PROMPT >> Copy out, unchanged, the entries below from the "camera: 90 degrees right, 30 degrees down" line to the final line. Omit pictures.

WORKING DATA >>
[Start of section]

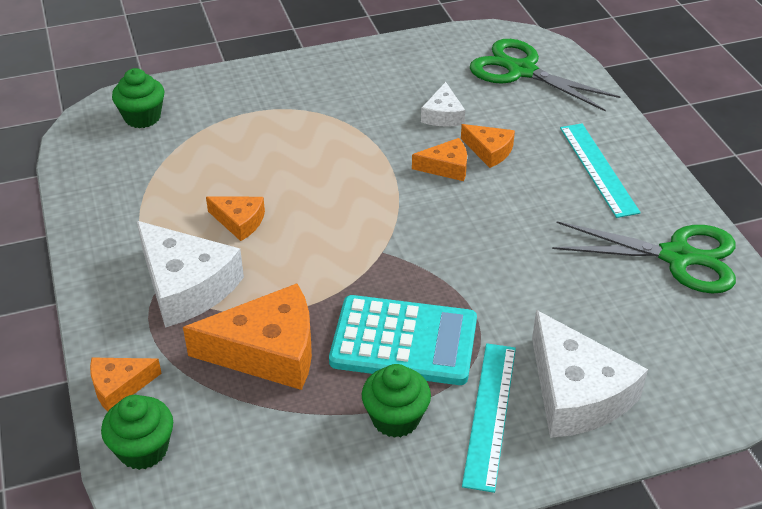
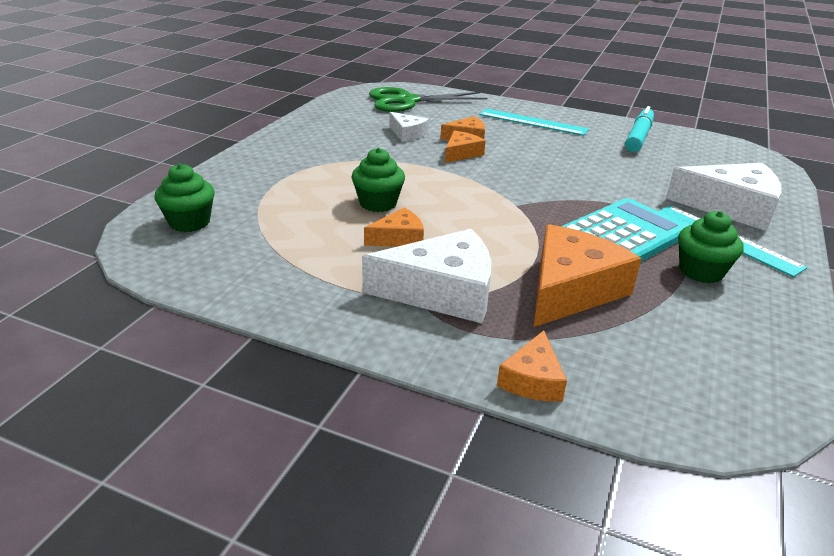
camera: 50 degrees left, 10 degrees down
(143, 449) = (633, 401): green cupcake -> green cupcake (378, 203)
(677, 257) = (638, 137): green scissors -> turquoise marker

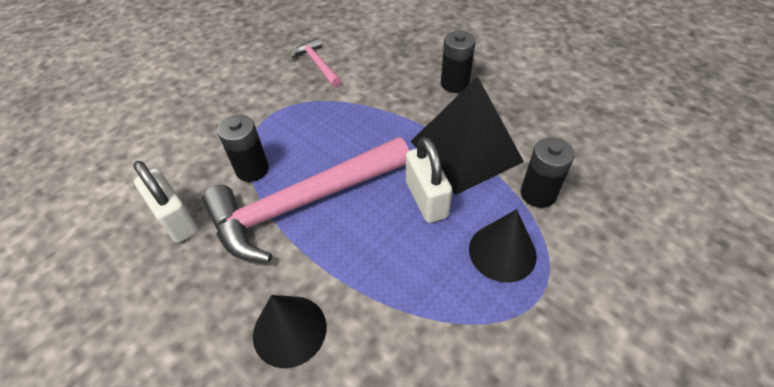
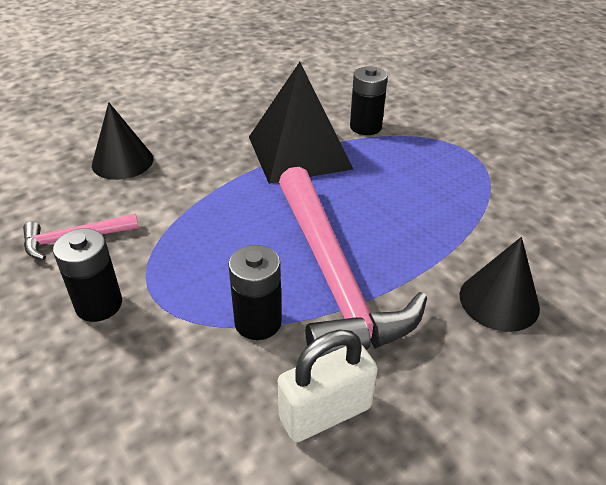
camera: 80 degrees left, 10 degrees down
(426, 199) = (353, 187): white padlock -> none
(454, 84) = (195, 139): black battery -> black battery (99, 304)
(502, 252) = (423, 157): black cone -> black cone (122, 161)

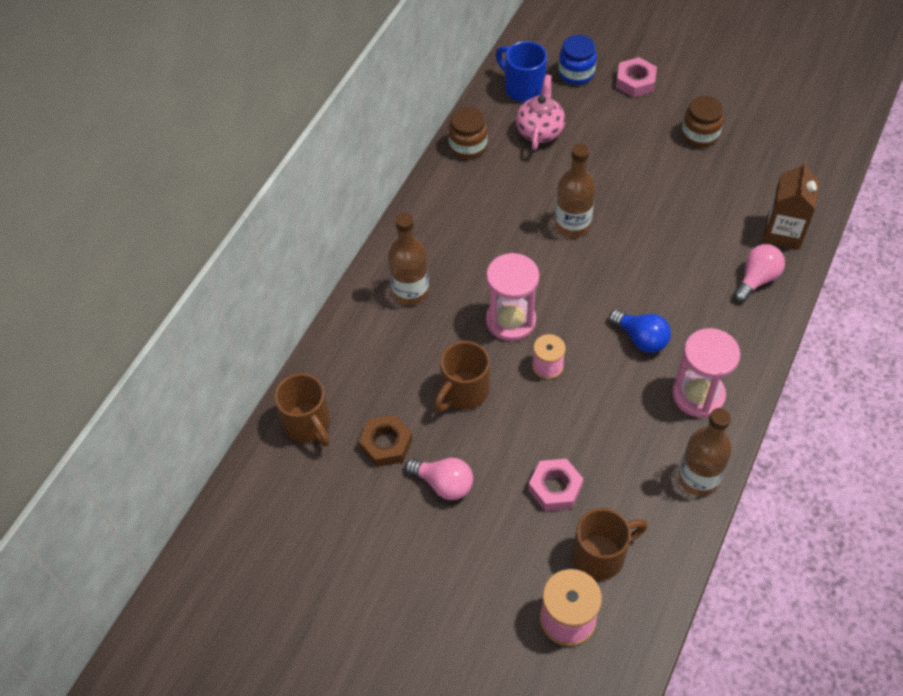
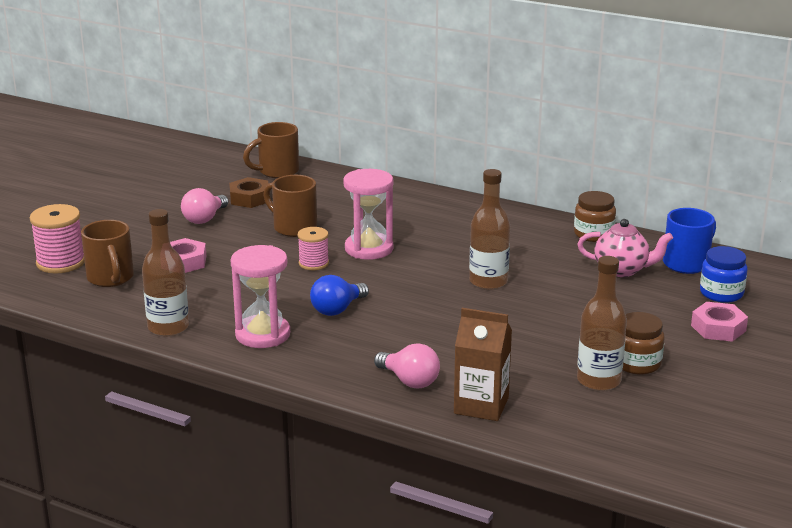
camera: 90 degrees right, 30 degrees down
(410, 292) = (407, 208): brown bottle -> brown bottle (598, 381)

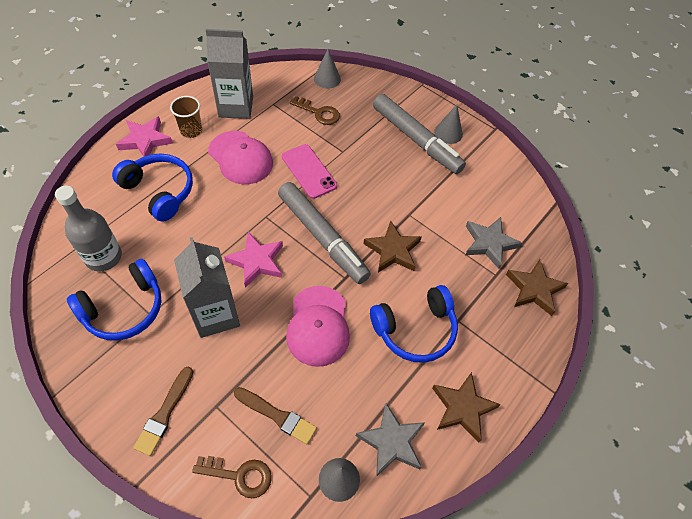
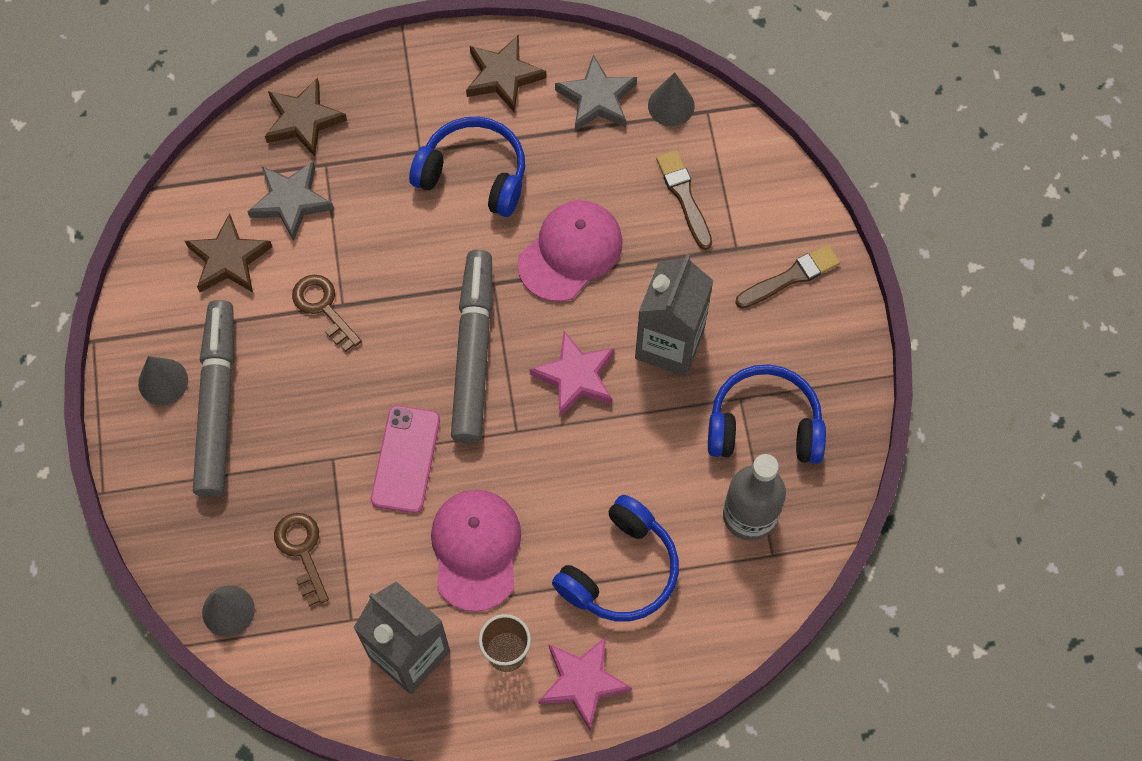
camera: 135 degrees left, 10 degrees up
(160, 191) = (620, 571): blue headphones -> blue headphones turned 135 degrees counterclockwise
(239, 475) = (757, 172): brown key -> brown key (323, 307)
(392, 250) = (409, 275): brown star -> brown star (229, 259)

[End of section]

WRITTEN ANSWER >>
camera: 90 degrees right, 30 degrees down
(410, 292) = (407, 208): brown bottle -> brown bottle (598, 381)

camera: 135 degrees left, 10 degrees up
(160, 191) = (620, 571): blue headphones -> blue headphones turned 135 degrees counterclockwise
(239, 475) = (757, 172): brown key -> brown key (323, 307)
(392, 250) = (409, 275): brown star -> brown star (229, 259)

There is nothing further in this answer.